*** Opening Excerpted data ***

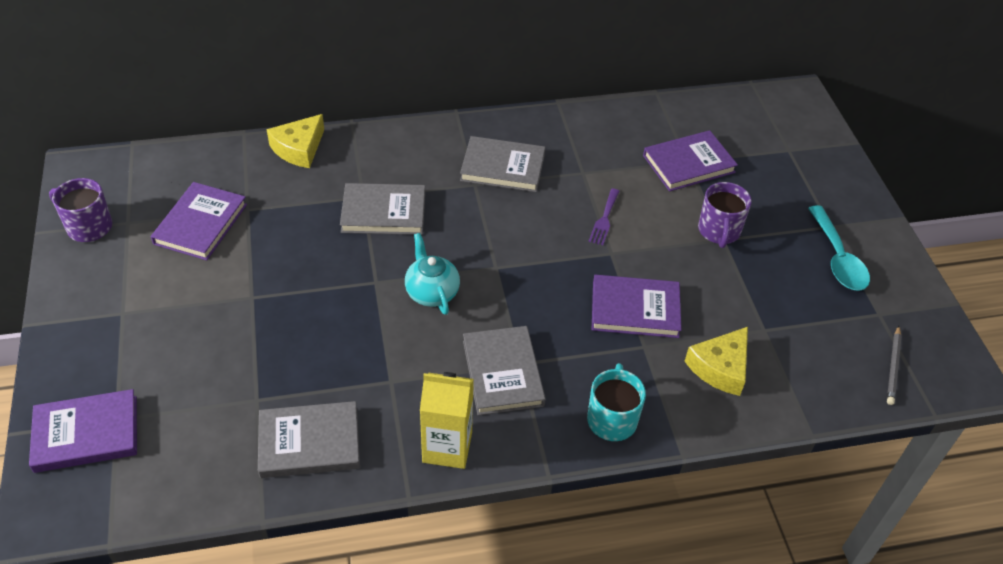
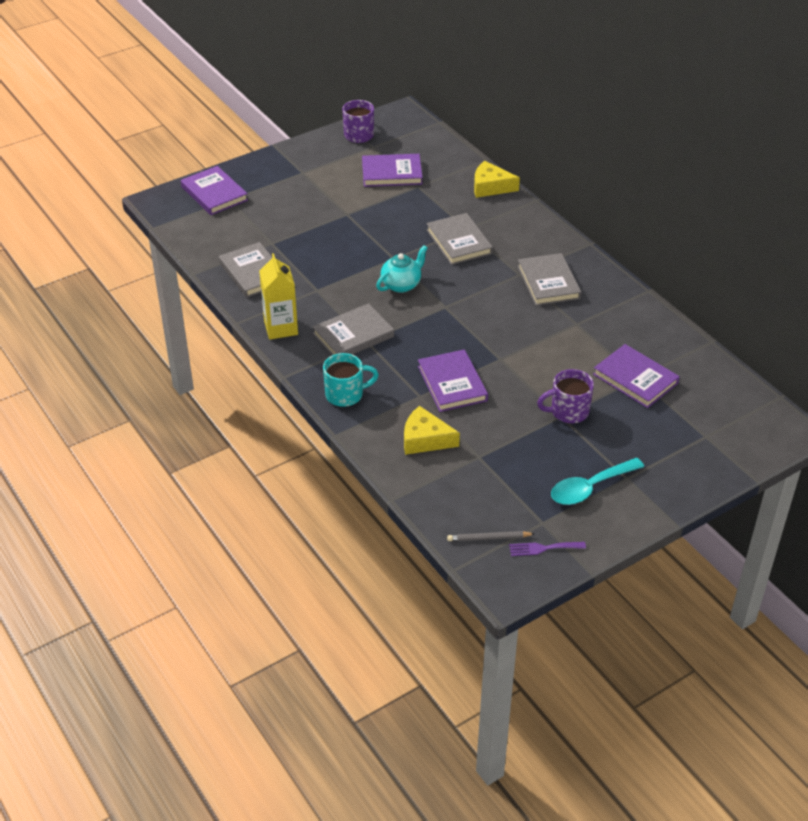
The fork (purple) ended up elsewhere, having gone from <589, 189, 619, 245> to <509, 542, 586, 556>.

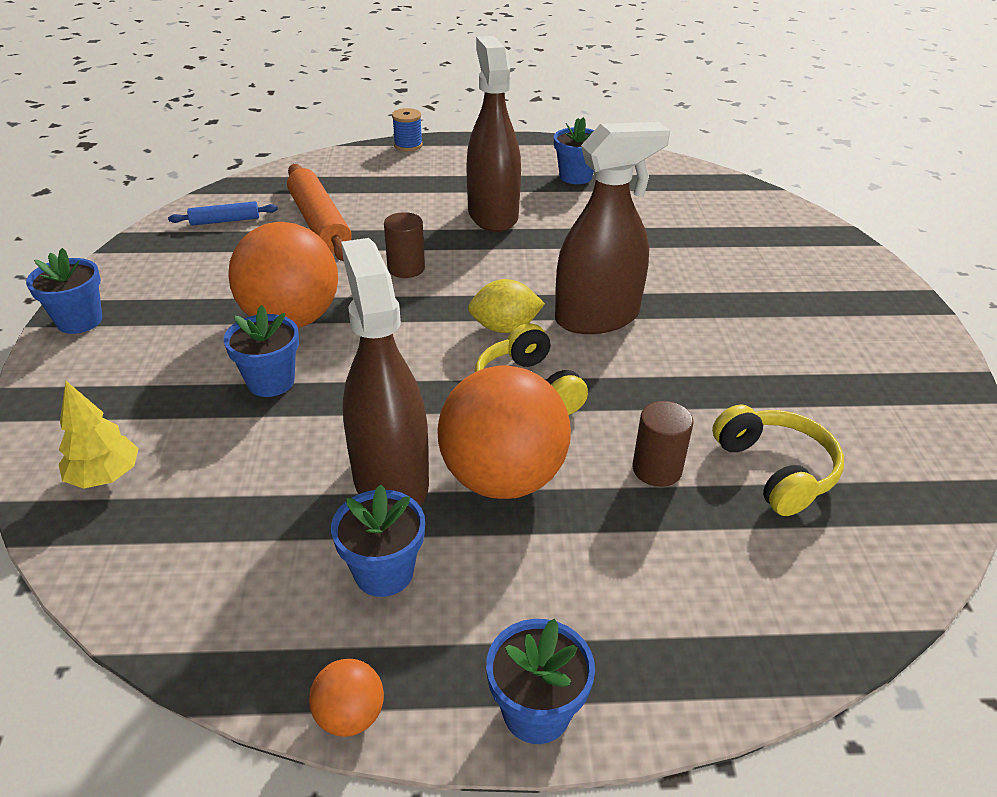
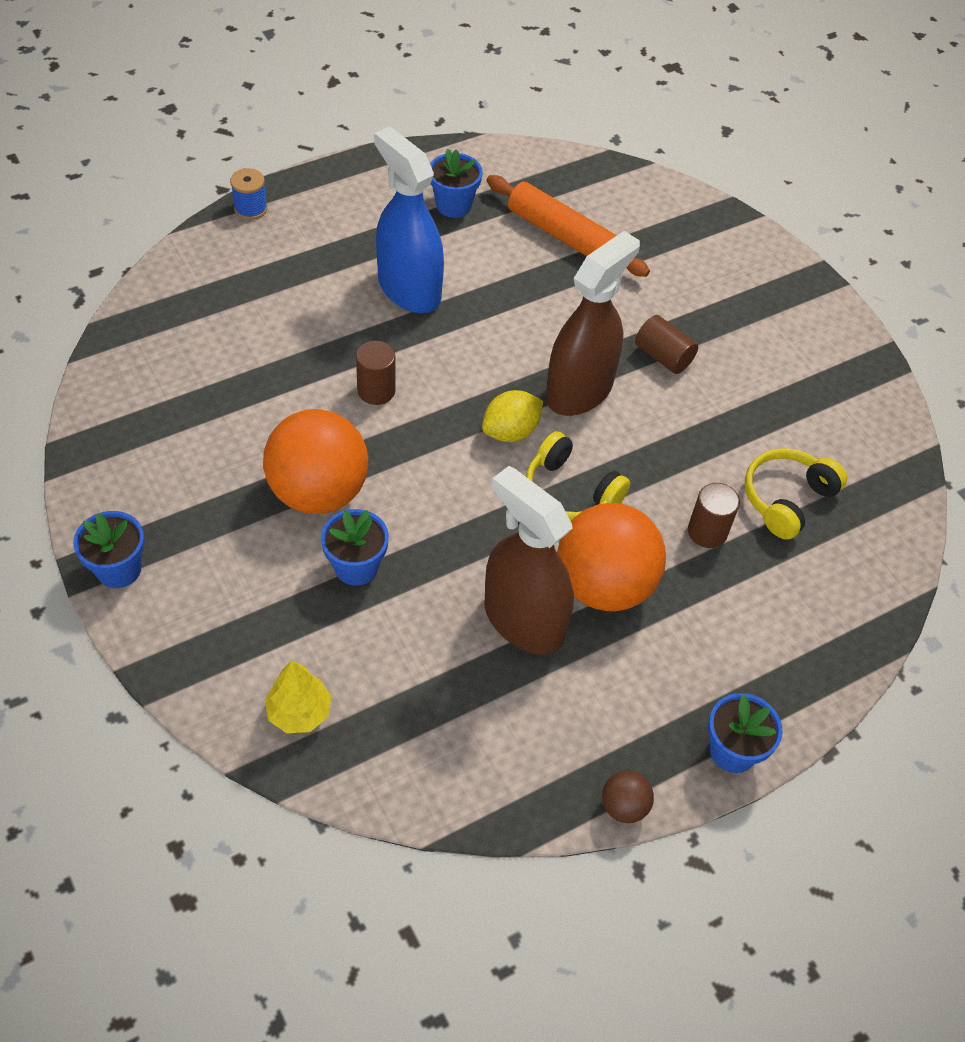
The second view lost the rolling pin (blue) at <168, 201, 278, 226>.
The second view lost the flower pot (blue) at <331, 484, 425, 597>.
The second view gained the cylinder (brown) at <635, 315, 698, 374>.
The rolling pin (orange) ended up elsewhere, having gone from <287, 164, 352, 261> to <487, 175, 650, 277>.
What was the ball (orange) at <309, 659, 384, 737> turned into the ball (brown) at <602, 771, 654, 823>.
What was the spray bottle (brown) at <466, 36, 521, 232> turned into the spray bottle (blue) at <374, 126, 444, 313>.
The headphones (yellow) at <712, 404, 844, 516> ended up facing another way, 90 degrees counterclockwise from before.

*** Closing Excerpted data ***

### Exercise brief
Return all records above verbatim without their pictures.

### Task output
The fork (purple) ended up elsewhere, having gone from <589, 189, 619, 245> to <509, 542, 586, 556>.

The second view lost the rolling pin (blue) at <168, 201, 278, 226>.
The second view lost the flower pot (blue) at <331, 484, 425, 597>.
The second view gained the cylinder (brown) at <635, 315, 698, 374>.
The rolling pin (orange) ended up elsewhere, having gone from <287, 164, 352, 261> to <487, 175, 650, 277>.
What was the ball (orange) at <309, 659, 384, 737> turned into the ball (brown) at <602, 771, 654, 823>.
What was the spray bottle (brown) at <466, 36, 521, 232> turned into the spray bottle (blue) at <374, 126, 444, 313>.
The headphones (yellow) at <712, 404, 844, 516> ended up facing another way, 90 degrees counterclockwise from before.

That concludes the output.